_Task requirements_
Give back the lines below exactly, but do not include any pictures.

_Material provided_
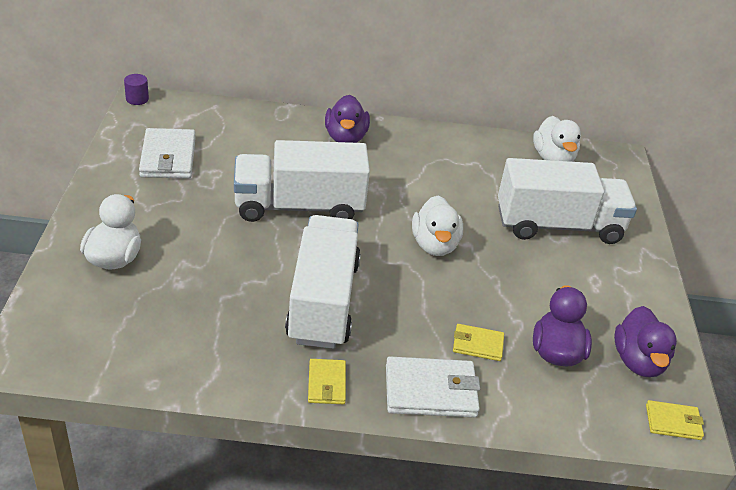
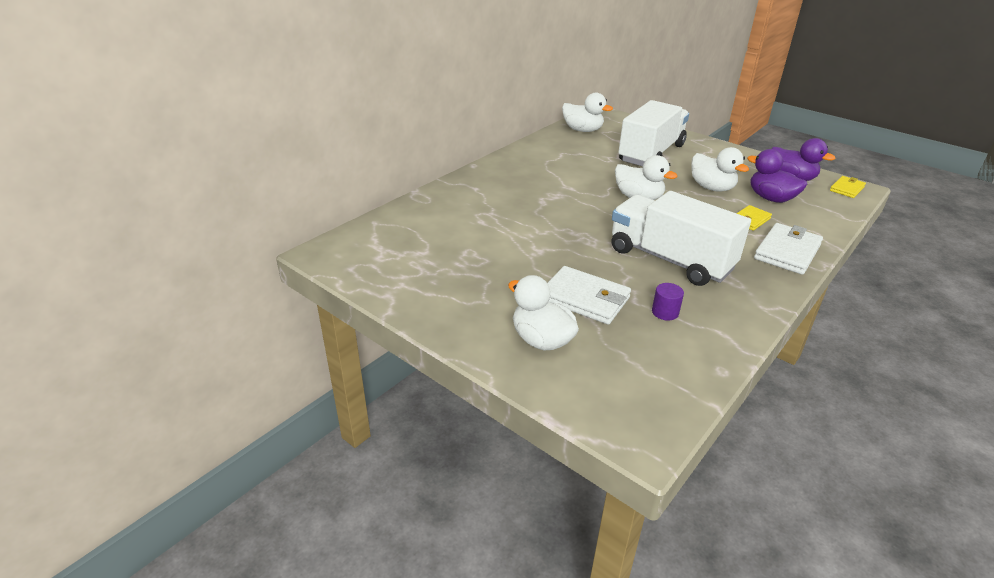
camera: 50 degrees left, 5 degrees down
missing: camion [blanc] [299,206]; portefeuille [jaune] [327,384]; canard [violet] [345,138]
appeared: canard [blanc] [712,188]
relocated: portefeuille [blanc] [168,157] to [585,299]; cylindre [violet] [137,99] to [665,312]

_Result_
camera: 50 degrees left, 5 degrees down
missing: camion [blanc] [299,206]; portefeuille [jaune] [327,384]; canard [violet] [345,138]
appeared: canard [blanc] [712,188]
relocated: portefeuille [blanc] [168,157] to [585,299]; cylindre [violet] [137,99] to [665,312]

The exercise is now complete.